**TASK DETAILS:**
Would you output the entries below only from the line containing "pink square: (51, 30) -> (67, 13), moved" through the line containing "green square: (271, 54)", exactly as they stand and with both ends included?

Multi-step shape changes
===

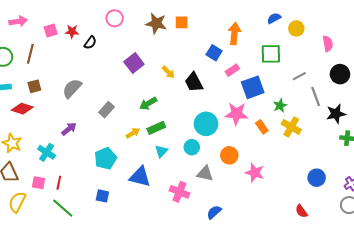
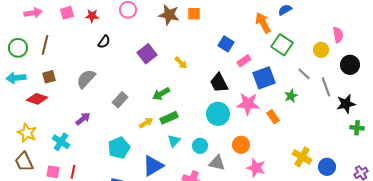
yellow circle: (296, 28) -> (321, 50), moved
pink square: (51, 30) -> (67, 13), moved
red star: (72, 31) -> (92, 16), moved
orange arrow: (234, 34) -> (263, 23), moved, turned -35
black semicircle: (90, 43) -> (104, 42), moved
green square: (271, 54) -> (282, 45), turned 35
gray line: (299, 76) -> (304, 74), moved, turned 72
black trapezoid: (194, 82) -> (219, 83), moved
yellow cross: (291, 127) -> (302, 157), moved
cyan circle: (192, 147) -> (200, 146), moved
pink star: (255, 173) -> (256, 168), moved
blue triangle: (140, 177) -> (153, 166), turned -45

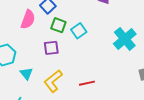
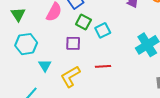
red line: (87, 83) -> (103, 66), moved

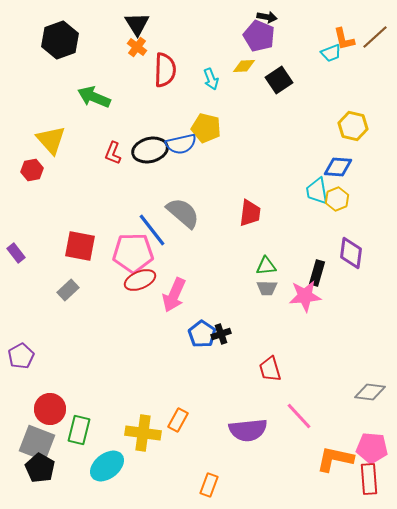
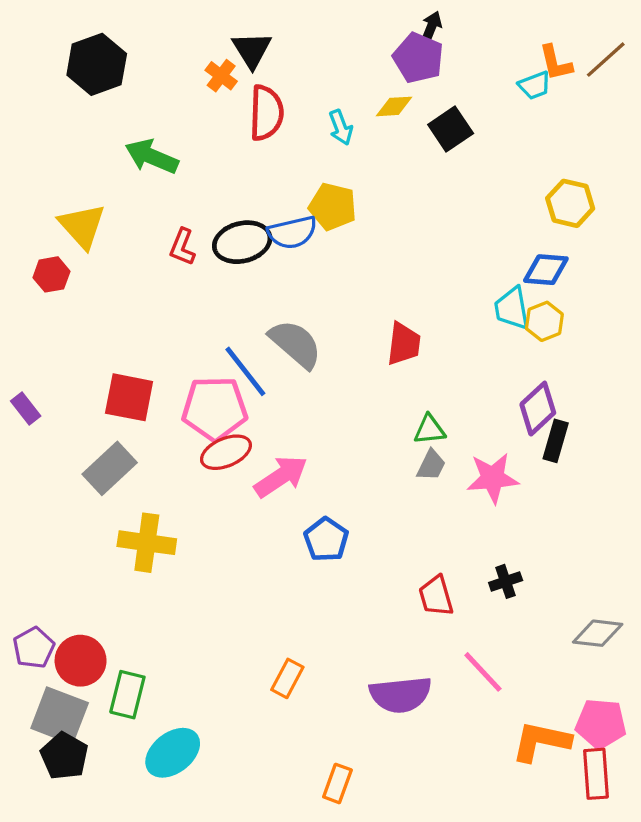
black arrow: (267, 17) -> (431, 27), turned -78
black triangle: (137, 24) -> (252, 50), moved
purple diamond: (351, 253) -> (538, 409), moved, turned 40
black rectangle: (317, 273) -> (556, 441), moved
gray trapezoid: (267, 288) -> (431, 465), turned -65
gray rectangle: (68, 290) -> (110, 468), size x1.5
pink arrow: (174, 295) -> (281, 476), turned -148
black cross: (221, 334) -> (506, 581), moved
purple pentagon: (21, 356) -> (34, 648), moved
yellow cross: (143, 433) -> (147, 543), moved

===

**SOLVED PROBLEM:**
pink square: (51, 30) -> (67, 13), moved
red star: (72, 31) -> (92, 16), moved
orange arrow: (234, 34) -> (263, 23), moved, turned -35
black semicircle: (90, 43) -> (104, 42), moved
green square: (271, 54) -> (282, 45), turned 35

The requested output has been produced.